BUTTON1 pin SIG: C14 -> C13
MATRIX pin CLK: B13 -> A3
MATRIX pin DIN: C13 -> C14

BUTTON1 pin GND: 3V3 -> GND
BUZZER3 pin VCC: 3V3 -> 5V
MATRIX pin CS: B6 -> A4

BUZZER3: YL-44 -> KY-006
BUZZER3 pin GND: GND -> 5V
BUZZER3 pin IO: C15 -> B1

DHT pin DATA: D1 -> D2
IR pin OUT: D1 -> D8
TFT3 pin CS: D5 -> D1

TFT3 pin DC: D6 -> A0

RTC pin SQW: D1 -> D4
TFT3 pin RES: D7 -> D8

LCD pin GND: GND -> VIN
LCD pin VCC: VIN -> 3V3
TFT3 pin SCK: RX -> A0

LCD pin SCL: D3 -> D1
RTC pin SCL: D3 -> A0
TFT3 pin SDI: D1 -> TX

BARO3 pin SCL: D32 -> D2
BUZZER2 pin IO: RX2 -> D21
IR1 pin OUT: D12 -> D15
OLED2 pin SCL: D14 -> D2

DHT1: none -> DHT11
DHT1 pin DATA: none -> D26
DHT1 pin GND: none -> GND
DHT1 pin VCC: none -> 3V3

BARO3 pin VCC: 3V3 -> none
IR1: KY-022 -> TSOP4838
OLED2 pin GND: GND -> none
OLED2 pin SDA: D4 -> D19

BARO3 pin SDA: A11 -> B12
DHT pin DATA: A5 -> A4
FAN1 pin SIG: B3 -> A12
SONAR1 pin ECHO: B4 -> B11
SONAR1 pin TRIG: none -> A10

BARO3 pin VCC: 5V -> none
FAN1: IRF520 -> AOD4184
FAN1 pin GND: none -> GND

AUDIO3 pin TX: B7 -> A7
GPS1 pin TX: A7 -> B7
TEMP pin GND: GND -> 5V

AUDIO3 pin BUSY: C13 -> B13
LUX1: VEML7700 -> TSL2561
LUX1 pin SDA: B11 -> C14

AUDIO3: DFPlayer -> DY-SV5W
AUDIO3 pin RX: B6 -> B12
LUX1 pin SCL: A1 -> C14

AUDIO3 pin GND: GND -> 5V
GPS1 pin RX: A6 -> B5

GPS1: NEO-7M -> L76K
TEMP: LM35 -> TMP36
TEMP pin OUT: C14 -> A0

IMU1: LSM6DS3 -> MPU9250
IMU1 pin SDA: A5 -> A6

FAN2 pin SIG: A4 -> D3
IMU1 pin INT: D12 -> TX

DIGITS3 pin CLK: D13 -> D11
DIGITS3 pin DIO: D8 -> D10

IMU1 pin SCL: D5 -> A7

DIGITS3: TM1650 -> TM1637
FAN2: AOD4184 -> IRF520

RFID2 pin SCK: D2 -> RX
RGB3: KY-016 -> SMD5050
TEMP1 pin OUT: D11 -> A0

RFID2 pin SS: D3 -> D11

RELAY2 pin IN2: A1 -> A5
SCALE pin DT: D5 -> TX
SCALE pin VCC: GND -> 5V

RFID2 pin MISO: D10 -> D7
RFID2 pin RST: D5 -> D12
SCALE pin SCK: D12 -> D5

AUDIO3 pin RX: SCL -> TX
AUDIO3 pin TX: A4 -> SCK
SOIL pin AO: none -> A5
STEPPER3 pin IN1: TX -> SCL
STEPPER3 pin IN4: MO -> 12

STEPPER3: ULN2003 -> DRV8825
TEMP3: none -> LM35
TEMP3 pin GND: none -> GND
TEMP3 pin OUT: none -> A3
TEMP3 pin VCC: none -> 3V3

------------------------------------

**What you have to do:** Type out exactly the span of lines from the one with "TEMP: LM35 -> TMP36" to the end of the material above, counting both end lines, and nothing else.

**Response:**
TEMP: LM35 -> TMP36
TEMP pin OUT: C14 -> A0

IMU1: LSM6DS3 -> MPU9250
IMU1 pin SDA: A5 -> A6

FAN2 pin SIG: A4 -> D3
IMU1 pin INT: D12 -> TX

DIGITS3 pin CLK: D13 -> D11
DIGITS3 pin DIO: D8 -> D10

IMU1 pin SCL: D5 -> A7

DIGITS3: TM1650 -> TM1637
FAN2: AOD4184 -> IRF520

RFID2 pin SCK: D2 -> RX
RGB3: KY-016 -> SMD5050
TEMP1 pin OUT: D11 -> A0

RFID2 pin SS: D3 -> D11

RELAY2 pin IN2: A1 -> A5
SCALE pin DT: D5 -> TX
SCALE pin VCC: GND -> 5V

RFID2 pin MISO: D10 -> D7
RFID2 pin RST: D5 -> D12
SCALE pin SCK: D12 -> D5

AUDIO3 pin RX: SCL -> TX
AUDIO3 pin TX: A4 -> SCK
SOIL pin AO: none -> A5
STEPPER3 pin IN1: TX -> SCL
STEPPER3 pin IN4: MO -> 12

STEPPER3: ULN2003 -> DRV8825
TEMP3: none -> LM35
TEMP3 pin GND: none -> GND
TEMP3 pin OUT: none -> A3
TEMP3 pin VCC: none -> 3V3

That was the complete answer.